Give back an exact copy of the lines in the records below, from the line that has "red pear: [82,310,175,416]" through the line that has "yellow cone: [264,242,326,306]", and nothing besides.

___ INFORMATION SUPPLIED ___

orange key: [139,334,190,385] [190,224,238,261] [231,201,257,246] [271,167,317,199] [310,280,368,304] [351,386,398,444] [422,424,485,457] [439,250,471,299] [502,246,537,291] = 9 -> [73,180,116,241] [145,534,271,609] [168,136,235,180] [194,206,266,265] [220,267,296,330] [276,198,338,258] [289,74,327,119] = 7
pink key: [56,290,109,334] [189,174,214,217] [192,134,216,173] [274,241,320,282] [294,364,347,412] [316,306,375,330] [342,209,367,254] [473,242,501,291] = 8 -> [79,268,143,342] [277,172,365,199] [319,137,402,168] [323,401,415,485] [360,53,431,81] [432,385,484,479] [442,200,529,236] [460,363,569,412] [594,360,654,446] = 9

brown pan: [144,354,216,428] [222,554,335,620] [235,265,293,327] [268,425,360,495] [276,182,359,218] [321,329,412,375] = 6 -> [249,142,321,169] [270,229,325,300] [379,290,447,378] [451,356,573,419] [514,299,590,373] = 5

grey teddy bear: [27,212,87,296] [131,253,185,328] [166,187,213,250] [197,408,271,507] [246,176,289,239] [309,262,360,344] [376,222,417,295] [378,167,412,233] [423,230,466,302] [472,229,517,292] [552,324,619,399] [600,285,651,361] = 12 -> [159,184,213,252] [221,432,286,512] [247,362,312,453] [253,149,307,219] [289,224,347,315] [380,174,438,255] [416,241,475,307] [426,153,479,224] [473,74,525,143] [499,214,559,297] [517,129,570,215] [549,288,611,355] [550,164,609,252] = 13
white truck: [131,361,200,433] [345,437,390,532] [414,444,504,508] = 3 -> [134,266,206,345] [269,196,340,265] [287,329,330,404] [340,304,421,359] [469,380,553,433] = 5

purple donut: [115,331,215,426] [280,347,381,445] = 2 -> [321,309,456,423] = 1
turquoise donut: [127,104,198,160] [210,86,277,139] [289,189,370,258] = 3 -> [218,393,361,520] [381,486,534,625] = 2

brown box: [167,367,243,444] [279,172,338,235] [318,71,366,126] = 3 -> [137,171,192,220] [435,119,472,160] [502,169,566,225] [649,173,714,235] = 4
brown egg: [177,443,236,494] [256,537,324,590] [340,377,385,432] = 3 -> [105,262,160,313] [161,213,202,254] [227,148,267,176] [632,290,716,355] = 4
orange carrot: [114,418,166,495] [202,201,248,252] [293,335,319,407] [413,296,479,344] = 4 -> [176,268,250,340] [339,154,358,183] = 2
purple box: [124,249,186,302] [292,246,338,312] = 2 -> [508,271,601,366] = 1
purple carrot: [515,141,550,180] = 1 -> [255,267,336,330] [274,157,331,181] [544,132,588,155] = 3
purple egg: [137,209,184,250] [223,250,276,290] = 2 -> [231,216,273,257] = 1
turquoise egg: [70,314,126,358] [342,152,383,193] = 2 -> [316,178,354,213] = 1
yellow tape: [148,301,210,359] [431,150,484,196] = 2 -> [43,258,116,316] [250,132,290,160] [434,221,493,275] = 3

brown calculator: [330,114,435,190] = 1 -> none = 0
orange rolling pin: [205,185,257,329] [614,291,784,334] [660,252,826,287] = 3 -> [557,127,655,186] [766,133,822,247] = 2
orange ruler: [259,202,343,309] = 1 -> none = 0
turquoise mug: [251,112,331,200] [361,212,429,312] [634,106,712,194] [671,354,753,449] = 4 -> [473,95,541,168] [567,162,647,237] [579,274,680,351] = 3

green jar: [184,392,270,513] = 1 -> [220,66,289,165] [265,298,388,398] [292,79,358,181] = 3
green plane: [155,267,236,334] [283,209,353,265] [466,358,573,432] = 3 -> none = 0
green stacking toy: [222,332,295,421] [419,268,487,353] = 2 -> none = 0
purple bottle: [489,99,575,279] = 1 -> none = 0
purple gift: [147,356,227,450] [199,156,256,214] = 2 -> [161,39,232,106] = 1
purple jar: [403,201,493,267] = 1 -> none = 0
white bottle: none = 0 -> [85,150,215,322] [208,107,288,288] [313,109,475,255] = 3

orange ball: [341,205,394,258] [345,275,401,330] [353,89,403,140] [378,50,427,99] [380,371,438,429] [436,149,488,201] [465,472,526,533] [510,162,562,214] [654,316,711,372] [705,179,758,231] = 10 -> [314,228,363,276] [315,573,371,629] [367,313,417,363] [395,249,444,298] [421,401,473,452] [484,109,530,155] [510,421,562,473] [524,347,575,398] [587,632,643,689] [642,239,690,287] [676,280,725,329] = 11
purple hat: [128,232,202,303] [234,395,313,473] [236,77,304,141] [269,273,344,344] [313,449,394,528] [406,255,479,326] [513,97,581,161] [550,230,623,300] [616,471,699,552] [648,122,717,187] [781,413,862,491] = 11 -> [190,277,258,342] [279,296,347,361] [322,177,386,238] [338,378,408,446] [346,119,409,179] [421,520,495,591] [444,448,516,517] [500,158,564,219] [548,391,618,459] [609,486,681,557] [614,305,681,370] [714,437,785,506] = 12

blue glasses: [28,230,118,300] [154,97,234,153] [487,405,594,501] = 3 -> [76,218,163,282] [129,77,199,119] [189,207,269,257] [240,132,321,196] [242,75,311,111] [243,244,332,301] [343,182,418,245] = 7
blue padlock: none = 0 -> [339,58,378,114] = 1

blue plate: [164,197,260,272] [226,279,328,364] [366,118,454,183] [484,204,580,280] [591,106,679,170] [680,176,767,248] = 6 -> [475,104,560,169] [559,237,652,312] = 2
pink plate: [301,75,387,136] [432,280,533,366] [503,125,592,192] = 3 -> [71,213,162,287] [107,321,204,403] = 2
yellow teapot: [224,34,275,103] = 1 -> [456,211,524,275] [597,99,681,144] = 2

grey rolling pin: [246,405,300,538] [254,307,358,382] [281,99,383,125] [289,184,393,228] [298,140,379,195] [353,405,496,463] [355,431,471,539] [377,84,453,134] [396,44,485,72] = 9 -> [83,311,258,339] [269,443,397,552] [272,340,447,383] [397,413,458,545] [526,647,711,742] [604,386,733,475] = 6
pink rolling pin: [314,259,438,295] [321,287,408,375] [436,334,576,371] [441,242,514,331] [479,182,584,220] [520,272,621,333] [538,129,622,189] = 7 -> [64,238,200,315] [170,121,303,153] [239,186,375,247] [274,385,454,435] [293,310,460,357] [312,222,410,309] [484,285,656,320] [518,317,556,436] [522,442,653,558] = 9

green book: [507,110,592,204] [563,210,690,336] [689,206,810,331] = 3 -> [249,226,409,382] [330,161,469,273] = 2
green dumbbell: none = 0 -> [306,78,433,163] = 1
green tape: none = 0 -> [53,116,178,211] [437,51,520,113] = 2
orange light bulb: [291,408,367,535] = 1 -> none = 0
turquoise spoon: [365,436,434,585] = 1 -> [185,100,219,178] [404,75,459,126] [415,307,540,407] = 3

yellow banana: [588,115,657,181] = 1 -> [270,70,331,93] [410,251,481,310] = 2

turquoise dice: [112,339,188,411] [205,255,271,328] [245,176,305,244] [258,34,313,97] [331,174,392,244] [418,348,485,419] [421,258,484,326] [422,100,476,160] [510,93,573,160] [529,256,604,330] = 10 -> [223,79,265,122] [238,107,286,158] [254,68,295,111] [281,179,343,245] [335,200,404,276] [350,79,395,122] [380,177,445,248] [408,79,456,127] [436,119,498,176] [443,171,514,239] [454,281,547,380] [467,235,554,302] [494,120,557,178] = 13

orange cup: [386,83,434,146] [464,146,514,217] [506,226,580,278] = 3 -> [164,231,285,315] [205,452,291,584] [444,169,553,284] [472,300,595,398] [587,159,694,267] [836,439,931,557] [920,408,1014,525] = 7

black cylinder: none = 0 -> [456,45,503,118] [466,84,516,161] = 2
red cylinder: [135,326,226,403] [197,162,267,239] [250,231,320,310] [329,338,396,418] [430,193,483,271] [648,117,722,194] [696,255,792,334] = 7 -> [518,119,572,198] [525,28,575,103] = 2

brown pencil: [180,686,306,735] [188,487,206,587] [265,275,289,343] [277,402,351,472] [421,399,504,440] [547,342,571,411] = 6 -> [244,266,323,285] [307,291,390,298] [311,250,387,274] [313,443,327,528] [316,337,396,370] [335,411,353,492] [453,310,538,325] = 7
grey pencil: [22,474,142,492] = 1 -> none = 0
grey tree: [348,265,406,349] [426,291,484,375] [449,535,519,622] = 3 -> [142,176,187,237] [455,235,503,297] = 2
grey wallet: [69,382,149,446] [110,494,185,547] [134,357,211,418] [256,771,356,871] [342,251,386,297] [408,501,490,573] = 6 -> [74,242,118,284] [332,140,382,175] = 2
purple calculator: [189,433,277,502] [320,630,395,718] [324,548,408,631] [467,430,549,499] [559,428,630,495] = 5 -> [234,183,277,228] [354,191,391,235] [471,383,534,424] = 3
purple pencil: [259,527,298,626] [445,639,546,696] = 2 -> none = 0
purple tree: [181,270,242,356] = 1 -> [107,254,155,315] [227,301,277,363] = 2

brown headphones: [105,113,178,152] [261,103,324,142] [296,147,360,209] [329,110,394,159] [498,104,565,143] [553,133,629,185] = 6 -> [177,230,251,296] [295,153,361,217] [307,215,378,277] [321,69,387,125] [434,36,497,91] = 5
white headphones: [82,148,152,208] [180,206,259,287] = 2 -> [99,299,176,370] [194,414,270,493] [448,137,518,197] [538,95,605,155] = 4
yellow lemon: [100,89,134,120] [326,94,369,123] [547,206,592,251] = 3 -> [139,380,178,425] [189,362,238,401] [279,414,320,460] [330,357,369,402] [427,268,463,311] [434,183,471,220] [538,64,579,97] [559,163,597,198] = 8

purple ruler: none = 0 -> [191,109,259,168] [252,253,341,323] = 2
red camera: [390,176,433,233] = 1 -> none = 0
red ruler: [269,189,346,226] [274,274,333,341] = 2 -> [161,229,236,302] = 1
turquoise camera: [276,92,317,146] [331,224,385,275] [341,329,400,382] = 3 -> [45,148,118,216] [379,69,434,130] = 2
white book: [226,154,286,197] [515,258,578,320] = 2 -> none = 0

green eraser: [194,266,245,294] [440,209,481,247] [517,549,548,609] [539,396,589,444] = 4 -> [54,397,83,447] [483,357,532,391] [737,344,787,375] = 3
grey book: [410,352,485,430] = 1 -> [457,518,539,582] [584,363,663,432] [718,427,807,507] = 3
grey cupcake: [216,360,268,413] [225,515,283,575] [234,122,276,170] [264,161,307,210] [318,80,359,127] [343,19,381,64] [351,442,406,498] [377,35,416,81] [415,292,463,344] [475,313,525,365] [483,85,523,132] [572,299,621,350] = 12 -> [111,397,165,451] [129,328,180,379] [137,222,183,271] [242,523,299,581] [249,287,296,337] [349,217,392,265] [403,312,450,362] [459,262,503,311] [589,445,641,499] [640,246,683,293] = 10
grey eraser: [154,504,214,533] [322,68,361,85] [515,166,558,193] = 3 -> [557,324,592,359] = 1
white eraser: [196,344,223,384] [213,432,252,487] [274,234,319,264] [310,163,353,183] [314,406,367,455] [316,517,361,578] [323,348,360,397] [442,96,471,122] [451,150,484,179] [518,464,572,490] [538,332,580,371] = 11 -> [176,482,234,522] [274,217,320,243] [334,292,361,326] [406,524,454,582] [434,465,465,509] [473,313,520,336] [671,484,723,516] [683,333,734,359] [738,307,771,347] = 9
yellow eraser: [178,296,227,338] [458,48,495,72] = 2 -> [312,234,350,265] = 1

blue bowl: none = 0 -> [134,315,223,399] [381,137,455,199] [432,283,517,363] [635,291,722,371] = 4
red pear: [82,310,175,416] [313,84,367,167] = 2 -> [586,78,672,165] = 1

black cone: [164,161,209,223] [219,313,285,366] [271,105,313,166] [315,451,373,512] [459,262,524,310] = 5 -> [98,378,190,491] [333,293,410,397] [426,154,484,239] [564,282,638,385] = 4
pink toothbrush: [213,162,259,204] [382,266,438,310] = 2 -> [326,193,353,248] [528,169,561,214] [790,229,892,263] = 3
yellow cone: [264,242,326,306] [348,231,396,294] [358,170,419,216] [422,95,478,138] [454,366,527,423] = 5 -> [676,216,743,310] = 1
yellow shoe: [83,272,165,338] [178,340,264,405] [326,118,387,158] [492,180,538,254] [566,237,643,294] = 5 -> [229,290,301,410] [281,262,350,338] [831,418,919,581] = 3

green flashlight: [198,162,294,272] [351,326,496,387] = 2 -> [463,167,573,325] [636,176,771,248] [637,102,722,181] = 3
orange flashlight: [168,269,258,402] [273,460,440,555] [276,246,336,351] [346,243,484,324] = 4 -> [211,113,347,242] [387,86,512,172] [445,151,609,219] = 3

___

| WORKED SOLUTION |
red pear: [82,310,175,416] [313,84,367,167] = 2 -> [586,78,672,165] = 1

black cone: [164,161,209,223] [219,313,285,366] [271,105,313,166] [315,451,373,512] [459,262,524,310] = 5 -> [98,378,190,491] [333,293,410,397] [426,154,484,239] [564,282,638,385] = 4
pink toothbrush: [213,162,259,204] [382,266,438,310] = 2 -> [326,193,353,248] [528,169,561,214] [790,229,892,263] = 3
yellow cone: [264,242,326,306] [348,231,396,294] [358,170,419,216] [422,95,478,138] [454,366,527,423] = 5 -> [676,216,743,310] = 1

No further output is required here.